**Your assignment**.
Taking the line with "D101: zener (A" as the first and the line with "J6 pin 2: none -> GND" as the last, set down exactly every line in that range from the entries below, and no more.

(Before-and-after change data)
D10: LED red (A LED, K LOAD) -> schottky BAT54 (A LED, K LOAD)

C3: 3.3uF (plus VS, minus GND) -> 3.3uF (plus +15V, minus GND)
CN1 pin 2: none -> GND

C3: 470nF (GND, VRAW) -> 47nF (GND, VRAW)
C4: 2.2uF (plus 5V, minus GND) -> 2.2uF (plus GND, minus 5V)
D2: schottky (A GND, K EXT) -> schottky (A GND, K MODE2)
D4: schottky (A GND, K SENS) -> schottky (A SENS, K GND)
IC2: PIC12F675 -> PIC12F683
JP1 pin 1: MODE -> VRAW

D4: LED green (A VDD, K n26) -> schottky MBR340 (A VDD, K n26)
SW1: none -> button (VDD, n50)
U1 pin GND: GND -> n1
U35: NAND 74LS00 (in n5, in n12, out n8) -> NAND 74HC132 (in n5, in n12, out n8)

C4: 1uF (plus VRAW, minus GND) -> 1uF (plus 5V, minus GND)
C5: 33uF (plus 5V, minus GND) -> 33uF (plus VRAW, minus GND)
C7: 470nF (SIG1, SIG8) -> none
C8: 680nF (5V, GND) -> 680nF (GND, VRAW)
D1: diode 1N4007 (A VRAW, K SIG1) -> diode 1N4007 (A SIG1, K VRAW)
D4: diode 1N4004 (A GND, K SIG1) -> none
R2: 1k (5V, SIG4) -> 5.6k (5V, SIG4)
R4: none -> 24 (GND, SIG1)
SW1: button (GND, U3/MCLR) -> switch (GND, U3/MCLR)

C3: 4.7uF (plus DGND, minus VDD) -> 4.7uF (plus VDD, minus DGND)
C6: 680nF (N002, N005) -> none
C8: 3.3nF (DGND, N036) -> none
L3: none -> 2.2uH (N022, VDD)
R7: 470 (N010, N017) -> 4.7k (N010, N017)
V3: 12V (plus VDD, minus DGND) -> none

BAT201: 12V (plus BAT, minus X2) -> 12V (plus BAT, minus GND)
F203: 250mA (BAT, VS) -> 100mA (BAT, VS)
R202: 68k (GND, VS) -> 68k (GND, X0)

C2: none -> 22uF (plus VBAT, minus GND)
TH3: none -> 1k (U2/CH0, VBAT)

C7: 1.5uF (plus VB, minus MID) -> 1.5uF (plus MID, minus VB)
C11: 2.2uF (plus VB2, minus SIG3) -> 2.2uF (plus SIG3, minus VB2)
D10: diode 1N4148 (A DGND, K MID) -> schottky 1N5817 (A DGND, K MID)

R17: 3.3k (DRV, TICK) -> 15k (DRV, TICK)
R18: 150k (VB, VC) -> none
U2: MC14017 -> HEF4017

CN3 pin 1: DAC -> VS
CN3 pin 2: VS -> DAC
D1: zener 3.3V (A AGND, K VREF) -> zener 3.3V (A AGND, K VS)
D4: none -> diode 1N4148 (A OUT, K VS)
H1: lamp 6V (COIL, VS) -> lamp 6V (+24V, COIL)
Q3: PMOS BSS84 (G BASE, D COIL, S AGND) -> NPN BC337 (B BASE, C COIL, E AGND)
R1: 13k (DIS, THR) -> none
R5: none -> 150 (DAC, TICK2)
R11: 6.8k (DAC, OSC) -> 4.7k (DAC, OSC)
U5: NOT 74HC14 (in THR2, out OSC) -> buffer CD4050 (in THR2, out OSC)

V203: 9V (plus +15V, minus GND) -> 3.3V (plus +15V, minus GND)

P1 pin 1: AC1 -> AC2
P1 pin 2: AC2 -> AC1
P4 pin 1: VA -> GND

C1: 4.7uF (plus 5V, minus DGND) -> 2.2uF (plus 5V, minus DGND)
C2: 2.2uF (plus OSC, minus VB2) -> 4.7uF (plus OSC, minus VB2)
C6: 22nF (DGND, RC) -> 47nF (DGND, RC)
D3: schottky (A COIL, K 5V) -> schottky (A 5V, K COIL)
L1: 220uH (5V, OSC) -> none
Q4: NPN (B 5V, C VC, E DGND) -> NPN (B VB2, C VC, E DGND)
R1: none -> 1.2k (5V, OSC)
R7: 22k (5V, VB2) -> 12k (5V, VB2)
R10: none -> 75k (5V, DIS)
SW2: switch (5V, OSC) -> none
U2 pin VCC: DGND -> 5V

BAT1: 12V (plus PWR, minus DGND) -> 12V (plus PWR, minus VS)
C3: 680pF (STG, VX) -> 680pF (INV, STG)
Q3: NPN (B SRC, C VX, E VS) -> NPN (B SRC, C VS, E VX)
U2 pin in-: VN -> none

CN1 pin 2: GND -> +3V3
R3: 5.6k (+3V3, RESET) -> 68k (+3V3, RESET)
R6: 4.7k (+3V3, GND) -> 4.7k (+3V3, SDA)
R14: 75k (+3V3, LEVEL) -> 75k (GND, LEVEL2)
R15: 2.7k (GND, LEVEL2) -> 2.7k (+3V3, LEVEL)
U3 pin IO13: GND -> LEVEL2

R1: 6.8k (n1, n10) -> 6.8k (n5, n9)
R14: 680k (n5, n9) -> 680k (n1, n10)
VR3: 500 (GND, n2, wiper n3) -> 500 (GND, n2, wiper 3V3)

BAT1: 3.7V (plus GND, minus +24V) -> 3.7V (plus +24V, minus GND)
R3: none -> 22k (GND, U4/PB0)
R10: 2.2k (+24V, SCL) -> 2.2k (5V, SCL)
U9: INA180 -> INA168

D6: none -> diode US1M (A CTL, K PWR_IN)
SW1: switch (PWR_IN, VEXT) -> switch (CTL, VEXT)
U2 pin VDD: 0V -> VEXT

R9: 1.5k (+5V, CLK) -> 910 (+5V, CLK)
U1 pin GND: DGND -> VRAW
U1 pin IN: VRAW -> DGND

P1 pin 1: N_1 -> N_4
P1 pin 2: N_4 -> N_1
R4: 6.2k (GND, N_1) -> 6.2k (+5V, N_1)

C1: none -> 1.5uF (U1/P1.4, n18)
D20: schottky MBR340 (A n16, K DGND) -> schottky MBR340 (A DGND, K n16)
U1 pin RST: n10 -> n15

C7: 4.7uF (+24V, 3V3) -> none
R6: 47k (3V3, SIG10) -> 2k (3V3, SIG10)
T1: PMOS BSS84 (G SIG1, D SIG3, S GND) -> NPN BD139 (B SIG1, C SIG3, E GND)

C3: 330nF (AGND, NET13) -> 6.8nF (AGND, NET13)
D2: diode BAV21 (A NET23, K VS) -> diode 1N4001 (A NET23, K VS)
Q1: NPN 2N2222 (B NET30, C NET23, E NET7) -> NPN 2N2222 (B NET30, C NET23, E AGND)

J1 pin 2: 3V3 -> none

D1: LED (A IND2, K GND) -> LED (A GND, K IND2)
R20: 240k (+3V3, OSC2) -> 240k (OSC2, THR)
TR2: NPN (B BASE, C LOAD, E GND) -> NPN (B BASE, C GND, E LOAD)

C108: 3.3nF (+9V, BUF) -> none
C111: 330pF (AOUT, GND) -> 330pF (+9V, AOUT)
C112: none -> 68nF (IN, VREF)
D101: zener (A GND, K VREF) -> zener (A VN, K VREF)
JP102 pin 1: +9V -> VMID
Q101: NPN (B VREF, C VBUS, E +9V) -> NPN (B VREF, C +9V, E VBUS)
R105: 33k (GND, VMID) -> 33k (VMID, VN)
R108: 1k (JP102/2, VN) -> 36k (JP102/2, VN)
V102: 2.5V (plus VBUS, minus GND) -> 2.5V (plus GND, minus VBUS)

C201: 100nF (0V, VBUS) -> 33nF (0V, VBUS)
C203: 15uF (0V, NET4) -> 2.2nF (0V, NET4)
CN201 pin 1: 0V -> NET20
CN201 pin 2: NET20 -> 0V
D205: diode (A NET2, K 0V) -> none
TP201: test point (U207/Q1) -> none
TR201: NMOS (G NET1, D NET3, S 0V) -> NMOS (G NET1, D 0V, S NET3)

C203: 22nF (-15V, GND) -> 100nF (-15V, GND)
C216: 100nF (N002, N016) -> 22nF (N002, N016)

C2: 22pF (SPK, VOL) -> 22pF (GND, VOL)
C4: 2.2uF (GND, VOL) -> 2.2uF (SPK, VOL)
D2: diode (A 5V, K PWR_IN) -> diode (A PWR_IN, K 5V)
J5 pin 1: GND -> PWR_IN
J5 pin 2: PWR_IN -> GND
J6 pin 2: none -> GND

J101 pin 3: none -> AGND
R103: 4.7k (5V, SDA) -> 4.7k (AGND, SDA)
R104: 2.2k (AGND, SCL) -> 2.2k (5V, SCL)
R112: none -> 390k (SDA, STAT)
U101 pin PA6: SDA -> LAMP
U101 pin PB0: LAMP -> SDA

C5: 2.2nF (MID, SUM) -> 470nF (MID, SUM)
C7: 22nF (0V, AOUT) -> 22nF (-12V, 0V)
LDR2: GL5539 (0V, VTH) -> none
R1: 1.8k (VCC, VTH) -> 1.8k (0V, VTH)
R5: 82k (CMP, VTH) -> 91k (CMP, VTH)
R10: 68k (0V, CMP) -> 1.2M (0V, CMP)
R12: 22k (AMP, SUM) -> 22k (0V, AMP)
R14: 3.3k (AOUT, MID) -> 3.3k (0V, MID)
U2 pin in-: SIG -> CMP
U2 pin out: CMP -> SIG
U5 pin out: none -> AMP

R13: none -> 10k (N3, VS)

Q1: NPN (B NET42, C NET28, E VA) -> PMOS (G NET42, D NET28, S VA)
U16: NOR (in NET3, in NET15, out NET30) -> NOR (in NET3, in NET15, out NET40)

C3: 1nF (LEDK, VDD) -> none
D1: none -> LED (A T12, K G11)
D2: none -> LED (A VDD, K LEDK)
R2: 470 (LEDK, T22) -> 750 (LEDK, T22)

**Response for this exercise**.
D101: zener (A GND, K VREF) -> zener (A VN, K VREF)
JP102 pin 1: +9V -> VMID
Q101: NPN (B VREF, C VBUS, E +9V) -> NPN (B VREF, C +9V, E VBUS)
R105: 33k (GND, VMID) -> 33k (VMID, VN)
R108: 1k (JP102/2, VN) -> 36k (JP102/2, VN)
V102: 2.5V (plus VBUS, minus GND) -> 2.5V (plus GND, minus VBUS)

C201: 100nF (0V, VBUS) -> 33nF (0V, VBUS)
C203: 15uF (0V, NET4) -> 2.2nF (0V, NET4)
CN201 pin 1: 0V -> NET20
CN201 pin 2: NET20 -> 0V
D205: diode (A NET2, K 0V) -> none
TP201: test point (U207/Q1) -> none
TR201: NMOS (G NET1, D NET3, S 0V) -> NMOS (G NET1, D 0V, S NET3)

C203: 22nF (-15V, GND) -> 100nF (-15V, GND)
C216: 100nF (N002, N016) -> 22nF (N002, N016)

C2: 22pF (SPK, VOL) -> 22pF (GND, VOL)
C4: 2.2uF (GND, VOL) -> 2.2uF (SPK, VOL)
D2: diode (A 5V, K PWR_IN) -> diode (A PWR_IN, K 5V)
J5 pin 1: GND -> PWR_IN
J5 pin 2: PWR_IN -> GND
J6 pin 2: none -> GND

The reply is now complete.